What is needed >>
Report only the number of lines in the records that contain the word "round".

Records to use >>

====================

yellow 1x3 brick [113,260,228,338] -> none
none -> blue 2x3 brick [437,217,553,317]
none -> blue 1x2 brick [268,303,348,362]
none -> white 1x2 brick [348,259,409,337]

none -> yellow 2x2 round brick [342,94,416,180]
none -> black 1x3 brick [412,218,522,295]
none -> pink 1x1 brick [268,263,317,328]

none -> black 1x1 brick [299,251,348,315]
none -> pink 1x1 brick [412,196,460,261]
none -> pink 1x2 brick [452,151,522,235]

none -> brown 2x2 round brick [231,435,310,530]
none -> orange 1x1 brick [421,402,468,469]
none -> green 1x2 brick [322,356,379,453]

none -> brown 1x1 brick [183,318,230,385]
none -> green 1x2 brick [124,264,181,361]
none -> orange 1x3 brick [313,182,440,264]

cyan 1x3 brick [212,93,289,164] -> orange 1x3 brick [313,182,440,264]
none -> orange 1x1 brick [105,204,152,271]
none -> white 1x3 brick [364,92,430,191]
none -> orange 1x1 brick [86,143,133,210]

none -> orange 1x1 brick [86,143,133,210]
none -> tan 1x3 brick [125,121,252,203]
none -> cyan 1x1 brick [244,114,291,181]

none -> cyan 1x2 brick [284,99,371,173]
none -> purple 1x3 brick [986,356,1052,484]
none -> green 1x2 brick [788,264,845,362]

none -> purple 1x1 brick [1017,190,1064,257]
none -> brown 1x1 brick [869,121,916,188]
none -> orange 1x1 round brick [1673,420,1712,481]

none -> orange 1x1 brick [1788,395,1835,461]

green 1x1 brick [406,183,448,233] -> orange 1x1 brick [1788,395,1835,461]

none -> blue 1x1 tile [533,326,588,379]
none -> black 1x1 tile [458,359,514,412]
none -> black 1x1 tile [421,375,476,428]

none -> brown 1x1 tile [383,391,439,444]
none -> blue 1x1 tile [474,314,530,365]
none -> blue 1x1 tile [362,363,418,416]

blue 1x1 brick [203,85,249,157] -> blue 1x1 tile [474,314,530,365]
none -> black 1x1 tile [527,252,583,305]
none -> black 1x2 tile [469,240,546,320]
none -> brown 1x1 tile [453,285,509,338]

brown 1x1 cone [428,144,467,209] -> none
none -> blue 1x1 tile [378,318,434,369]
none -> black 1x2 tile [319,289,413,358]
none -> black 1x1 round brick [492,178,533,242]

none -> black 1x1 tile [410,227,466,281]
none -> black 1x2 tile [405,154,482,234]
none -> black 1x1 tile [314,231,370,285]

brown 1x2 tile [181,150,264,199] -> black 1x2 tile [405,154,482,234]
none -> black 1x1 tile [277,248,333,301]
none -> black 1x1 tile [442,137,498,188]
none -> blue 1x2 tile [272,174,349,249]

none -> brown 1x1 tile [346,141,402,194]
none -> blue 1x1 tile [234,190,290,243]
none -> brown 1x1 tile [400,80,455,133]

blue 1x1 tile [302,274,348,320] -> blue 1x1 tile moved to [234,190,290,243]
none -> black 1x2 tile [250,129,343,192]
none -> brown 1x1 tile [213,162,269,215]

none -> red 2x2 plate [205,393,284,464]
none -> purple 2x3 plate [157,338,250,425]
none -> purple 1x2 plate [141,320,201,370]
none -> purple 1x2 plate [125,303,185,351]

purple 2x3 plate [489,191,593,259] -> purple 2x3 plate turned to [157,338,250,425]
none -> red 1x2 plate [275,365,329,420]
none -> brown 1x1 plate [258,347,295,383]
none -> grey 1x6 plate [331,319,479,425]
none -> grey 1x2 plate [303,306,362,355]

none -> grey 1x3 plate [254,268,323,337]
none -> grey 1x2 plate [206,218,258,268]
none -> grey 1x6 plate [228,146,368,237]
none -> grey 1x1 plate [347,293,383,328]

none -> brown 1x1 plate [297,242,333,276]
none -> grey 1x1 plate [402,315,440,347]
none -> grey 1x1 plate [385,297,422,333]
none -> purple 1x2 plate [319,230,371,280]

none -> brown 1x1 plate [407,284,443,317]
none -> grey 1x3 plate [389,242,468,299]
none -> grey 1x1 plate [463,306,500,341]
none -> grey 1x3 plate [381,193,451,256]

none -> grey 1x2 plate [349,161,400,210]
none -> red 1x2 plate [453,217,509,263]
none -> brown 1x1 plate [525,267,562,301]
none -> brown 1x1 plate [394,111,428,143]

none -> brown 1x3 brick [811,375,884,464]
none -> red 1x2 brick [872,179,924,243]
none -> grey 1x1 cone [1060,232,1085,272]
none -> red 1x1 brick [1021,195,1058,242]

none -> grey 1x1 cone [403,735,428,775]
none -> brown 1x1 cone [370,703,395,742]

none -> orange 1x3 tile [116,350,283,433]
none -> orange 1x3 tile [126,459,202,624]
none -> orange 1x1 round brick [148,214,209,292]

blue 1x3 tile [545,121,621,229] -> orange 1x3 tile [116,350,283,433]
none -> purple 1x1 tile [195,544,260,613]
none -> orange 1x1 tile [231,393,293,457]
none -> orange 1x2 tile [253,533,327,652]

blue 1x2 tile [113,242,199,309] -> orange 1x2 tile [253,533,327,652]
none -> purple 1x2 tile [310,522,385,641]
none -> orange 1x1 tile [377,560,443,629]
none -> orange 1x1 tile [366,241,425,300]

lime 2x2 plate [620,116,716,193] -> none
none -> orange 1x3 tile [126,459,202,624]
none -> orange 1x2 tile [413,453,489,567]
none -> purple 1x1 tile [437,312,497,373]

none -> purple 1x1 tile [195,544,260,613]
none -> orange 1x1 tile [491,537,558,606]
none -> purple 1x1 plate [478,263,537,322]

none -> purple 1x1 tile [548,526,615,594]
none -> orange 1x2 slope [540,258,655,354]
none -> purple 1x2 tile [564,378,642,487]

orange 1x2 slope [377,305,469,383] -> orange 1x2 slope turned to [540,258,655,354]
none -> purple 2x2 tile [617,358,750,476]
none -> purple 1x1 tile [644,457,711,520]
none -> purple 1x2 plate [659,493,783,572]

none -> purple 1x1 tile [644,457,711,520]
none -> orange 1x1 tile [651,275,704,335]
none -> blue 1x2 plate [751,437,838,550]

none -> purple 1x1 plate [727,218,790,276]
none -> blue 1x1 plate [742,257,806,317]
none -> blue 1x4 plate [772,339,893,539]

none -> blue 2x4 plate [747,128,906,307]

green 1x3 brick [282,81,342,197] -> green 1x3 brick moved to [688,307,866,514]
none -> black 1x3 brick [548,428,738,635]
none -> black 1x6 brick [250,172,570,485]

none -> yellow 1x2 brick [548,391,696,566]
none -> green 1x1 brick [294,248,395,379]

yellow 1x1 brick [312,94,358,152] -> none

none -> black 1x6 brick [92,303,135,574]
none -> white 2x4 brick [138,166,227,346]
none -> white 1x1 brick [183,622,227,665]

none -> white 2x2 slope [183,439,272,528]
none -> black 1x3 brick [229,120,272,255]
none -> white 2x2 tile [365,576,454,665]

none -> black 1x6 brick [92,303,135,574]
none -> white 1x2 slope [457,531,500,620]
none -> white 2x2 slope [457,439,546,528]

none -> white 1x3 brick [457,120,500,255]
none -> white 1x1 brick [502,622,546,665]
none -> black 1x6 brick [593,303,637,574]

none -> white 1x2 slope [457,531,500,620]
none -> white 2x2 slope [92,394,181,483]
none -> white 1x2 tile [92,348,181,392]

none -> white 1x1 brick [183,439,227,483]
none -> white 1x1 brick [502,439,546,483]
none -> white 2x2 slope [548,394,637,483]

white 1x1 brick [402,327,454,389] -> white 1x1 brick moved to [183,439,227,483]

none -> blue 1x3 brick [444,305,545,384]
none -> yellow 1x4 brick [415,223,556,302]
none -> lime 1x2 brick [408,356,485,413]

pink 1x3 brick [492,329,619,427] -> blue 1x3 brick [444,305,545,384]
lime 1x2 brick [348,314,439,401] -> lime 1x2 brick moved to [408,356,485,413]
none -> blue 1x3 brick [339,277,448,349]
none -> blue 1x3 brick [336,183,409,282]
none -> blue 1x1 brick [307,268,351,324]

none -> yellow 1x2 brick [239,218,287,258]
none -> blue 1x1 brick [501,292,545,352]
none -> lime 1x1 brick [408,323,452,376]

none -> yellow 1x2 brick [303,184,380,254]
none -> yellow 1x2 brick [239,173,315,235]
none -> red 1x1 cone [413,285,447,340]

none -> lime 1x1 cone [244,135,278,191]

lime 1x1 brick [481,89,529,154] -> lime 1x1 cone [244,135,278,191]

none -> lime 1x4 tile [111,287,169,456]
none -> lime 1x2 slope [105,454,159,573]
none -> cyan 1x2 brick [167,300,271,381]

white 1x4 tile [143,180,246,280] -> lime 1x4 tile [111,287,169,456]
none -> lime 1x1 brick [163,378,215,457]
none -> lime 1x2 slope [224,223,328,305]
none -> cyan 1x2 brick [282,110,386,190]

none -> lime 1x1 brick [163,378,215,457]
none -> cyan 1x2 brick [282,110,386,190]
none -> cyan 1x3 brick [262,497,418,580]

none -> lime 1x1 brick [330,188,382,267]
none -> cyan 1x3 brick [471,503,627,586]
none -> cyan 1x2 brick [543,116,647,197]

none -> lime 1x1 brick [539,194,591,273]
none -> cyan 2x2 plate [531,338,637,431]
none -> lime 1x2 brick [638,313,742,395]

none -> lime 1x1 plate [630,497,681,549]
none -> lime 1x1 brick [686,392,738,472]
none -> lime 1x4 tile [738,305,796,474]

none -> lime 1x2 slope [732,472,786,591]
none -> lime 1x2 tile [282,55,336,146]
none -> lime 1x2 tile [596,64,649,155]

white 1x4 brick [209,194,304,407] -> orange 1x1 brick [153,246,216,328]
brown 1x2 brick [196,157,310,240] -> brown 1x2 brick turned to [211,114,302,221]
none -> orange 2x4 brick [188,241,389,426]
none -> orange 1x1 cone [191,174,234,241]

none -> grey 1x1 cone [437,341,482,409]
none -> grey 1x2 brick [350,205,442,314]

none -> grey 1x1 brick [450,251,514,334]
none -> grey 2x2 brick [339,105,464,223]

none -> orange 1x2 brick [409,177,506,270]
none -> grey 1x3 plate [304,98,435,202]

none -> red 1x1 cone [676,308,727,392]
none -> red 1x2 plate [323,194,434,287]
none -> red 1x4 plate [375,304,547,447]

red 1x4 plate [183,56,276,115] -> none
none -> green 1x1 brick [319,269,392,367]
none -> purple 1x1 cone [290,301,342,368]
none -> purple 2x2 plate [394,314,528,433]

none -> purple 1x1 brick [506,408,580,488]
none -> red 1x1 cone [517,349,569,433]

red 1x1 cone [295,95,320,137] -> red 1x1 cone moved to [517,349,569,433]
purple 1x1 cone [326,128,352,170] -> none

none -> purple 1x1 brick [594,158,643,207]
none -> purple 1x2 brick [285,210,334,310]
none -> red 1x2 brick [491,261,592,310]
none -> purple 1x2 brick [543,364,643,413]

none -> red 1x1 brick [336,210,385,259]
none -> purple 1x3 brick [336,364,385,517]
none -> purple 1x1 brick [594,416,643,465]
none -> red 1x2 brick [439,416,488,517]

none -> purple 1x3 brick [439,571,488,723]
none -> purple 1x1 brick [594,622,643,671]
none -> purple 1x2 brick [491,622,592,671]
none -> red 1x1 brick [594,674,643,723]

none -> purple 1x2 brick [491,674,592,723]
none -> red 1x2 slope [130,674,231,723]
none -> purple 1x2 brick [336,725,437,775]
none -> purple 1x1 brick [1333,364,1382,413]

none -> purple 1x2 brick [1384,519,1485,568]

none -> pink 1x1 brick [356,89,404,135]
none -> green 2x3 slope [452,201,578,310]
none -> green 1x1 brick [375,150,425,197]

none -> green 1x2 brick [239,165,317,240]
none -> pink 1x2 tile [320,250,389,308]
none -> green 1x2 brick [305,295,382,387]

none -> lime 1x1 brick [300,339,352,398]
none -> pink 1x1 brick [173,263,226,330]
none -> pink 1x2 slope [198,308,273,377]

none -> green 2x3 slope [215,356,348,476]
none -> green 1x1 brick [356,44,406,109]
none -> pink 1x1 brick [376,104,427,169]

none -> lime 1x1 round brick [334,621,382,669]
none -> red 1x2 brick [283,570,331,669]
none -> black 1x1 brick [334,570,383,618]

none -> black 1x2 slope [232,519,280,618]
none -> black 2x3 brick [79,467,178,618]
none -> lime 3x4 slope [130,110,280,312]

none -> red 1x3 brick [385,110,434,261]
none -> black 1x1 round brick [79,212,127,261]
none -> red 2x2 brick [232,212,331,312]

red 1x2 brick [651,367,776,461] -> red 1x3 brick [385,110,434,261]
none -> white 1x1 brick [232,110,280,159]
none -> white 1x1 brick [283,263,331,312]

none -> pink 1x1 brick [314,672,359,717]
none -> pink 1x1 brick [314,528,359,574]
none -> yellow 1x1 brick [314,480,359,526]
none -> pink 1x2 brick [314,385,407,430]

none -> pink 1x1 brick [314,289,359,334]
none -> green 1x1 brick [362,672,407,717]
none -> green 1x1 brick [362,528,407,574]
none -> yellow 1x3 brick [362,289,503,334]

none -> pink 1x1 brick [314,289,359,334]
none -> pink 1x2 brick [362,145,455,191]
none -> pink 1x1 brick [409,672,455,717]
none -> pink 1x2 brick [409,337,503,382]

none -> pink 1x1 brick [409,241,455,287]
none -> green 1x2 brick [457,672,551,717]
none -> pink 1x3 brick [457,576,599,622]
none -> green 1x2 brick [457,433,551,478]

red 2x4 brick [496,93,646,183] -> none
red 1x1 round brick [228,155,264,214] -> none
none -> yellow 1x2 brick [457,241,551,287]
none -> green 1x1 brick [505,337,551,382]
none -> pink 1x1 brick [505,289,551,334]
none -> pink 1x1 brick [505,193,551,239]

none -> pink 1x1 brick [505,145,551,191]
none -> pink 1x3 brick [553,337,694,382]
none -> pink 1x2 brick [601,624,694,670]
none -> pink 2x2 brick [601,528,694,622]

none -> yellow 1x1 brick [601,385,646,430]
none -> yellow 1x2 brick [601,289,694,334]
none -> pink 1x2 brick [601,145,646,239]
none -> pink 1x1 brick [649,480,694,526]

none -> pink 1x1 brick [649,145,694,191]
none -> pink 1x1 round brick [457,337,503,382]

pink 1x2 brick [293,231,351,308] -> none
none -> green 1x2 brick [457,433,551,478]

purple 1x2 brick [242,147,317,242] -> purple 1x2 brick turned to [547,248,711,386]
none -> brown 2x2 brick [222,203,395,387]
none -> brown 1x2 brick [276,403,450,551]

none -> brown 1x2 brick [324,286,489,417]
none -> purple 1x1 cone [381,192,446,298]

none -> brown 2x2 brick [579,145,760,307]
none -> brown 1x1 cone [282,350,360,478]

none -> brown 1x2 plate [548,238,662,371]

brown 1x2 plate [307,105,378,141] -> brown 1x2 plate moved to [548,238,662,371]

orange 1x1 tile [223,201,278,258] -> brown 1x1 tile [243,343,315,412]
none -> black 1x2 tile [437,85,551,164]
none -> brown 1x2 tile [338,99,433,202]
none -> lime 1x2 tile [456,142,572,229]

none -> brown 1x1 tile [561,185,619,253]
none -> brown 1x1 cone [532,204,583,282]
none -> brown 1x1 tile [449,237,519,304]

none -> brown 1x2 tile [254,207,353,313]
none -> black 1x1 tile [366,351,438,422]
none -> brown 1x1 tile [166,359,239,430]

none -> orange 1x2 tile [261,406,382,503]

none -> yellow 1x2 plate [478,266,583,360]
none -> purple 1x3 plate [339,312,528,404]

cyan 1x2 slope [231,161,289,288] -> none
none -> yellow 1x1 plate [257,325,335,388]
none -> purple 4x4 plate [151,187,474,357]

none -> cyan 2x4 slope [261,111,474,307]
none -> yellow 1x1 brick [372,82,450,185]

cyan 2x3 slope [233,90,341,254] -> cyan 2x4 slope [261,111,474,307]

====================

Problem solution >>
9